YOUR INSTRUCTIONS :: Reply with one number: the count of lines in the data that hold the string "exercise".

INFORMATION ::
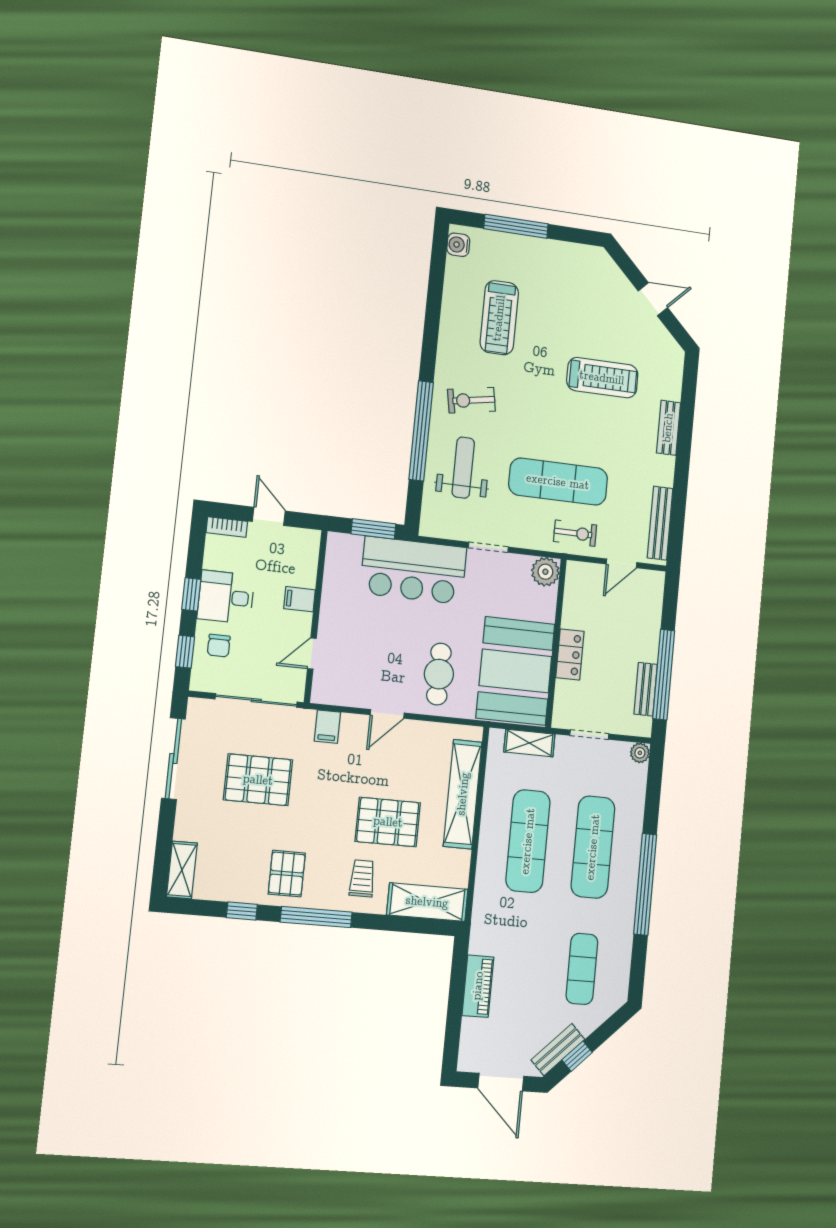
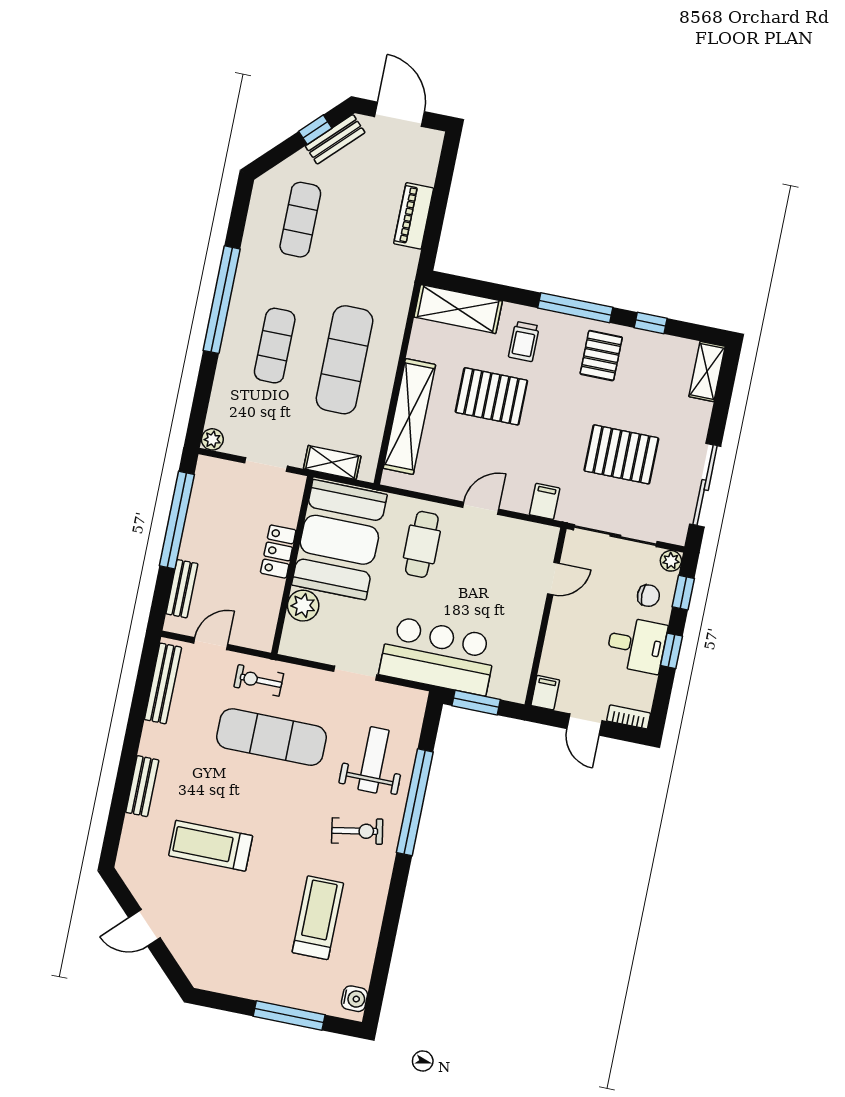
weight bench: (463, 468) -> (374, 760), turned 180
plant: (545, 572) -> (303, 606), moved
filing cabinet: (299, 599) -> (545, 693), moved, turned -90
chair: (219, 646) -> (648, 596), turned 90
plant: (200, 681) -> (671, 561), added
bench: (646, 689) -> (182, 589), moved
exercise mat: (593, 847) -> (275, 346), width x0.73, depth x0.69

==

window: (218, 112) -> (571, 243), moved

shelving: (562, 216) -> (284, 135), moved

...

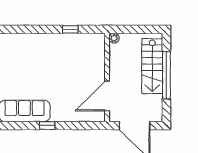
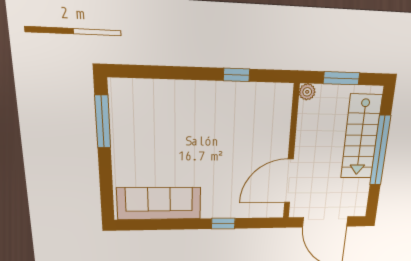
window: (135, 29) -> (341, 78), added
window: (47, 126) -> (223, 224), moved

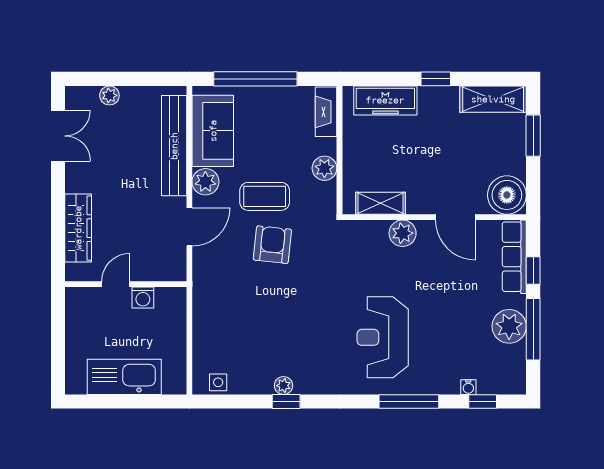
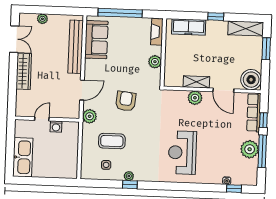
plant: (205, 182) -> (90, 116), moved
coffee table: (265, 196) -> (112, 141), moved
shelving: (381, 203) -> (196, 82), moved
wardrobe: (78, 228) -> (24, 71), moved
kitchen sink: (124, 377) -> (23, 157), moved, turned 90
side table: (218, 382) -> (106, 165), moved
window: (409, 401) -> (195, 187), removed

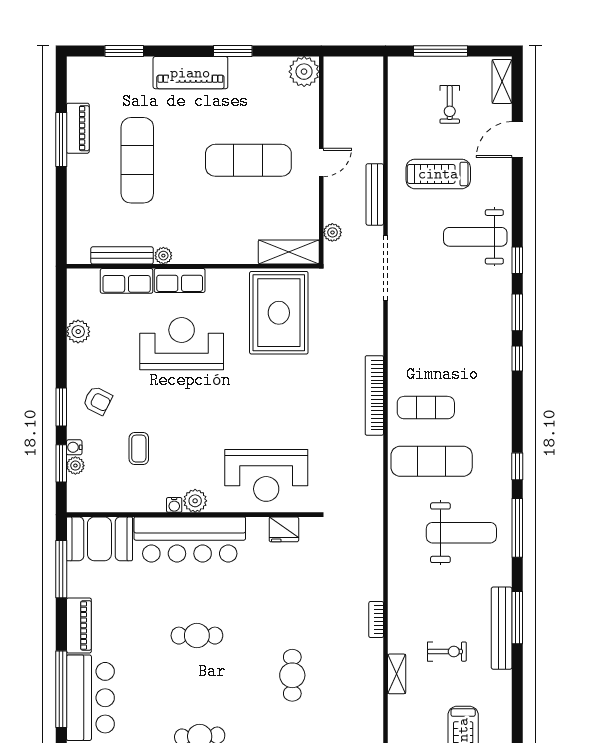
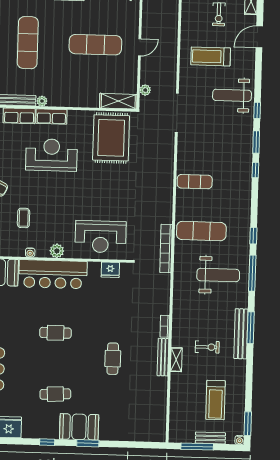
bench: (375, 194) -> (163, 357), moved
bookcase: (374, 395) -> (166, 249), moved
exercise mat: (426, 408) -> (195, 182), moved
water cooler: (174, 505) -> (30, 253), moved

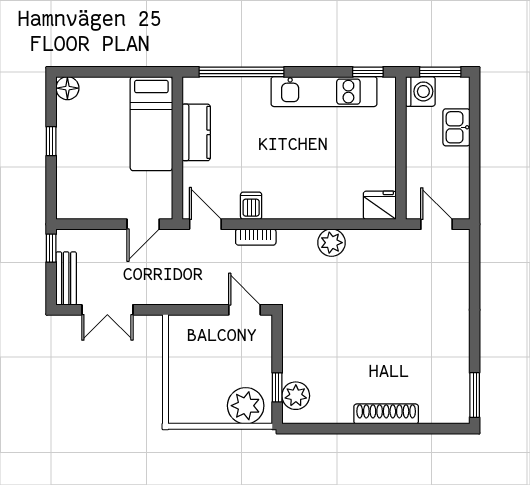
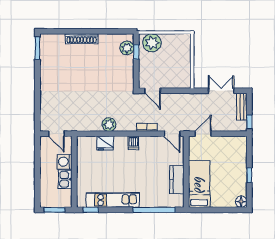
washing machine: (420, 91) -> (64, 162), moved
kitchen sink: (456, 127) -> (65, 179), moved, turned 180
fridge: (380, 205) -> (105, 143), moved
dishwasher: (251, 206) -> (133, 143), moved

THE ANSWER :: 2